(Data excerpts)
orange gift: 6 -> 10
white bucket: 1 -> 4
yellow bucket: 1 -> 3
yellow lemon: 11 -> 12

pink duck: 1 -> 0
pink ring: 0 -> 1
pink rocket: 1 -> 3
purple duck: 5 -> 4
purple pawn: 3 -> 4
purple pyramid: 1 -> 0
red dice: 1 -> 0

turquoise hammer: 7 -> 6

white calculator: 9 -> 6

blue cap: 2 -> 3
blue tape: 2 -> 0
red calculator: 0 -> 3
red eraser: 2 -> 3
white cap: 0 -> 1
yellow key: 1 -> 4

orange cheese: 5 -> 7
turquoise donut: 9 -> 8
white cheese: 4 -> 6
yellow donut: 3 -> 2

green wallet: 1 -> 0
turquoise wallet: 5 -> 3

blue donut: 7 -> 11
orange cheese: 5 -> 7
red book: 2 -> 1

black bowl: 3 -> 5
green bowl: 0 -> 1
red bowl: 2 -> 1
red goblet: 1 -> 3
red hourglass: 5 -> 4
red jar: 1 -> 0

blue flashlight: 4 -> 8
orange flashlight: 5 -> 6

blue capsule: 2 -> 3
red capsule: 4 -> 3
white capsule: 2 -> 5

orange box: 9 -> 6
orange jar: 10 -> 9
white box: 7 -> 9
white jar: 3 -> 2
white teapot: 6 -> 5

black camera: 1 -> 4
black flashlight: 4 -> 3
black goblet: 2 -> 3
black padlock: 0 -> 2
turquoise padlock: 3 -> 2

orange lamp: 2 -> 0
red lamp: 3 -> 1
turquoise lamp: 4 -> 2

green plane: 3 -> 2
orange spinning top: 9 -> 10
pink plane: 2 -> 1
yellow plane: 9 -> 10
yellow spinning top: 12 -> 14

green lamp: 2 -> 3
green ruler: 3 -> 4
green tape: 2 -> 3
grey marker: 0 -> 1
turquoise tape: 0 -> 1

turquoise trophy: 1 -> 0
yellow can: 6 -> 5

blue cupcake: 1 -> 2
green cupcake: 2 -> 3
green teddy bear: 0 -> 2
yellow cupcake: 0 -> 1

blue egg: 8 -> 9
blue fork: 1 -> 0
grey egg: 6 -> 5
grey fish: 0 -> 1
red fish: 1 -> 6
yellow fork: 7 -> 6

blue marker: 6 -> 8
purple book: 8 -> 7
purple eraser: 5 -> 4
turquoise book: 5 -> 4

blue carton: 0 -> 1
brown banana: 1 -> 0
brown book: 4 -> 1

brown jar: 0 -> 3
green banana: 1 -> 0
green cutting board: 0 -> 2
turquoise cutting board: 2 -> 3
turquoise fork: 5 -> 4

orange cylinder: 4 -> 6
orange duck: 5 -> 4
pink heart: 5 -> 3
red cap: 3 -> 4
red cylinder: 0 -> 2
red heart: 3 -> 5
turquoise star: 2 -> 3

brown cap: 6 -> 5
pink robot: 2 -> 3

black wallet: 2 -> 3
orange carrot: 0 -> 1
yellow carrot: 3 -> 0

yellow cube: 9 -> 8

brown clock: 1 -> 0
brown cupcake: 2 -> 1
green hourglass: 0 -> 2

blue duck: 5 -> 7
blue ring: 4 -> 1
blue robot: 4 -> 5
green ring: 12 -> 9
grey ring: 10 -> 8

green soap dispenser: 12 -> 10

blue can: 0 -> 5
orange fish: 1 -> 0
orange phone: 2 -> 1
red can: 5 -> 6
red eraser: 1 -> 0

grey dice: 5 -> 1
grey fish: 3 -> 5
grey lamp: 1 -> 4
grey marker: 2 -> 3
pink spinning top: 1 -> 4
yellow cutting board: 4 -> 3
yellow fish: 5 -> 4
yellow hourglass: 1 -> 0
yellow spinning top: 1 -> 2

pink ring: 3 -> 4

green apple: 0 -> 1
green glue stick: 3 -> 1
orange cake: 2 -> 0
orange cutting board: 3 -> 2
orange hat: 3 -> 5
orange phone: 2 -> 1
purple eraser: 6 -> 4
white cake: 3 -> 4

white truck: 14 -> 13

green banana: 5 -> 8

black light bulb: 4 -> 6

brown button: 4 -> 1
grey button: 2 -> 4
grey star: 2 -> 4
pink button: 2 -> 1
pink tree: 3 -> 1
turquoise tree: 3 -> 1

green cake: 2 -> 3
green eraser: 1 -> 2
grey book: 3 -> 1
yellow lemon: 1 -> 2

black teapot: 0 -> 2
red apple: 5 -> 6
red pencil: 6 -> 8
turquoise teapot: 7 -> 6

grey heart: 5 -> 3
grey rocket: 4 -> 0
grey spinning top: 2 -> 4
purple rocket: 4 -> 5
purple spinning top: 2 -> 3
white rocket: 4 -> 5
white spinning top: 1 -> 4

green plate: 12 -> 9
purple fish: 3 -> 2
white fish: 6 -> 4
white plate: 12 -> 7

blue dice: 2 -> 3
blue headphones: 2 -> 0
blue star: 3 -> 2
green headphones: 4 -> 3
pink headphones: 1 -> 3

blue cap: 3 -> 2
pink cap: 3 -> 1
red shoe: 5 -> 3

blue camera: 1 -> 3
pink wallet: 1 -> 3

*PROMPT:*
Using the entries, return every line where the word "purple" can be found.

*ANSWER BELOW:*
purple duck: 5 -> 4
purple pawn: 3 -> 4
purple pyramid: 1 -> 0
purple book: 8 -> 7
purple eraser: 5 -> 4
purple eraser: 6 -> 4
purple rocket: 4 -> 5
purple spinning top: 2 -> 3
purple fish: 3 -> 2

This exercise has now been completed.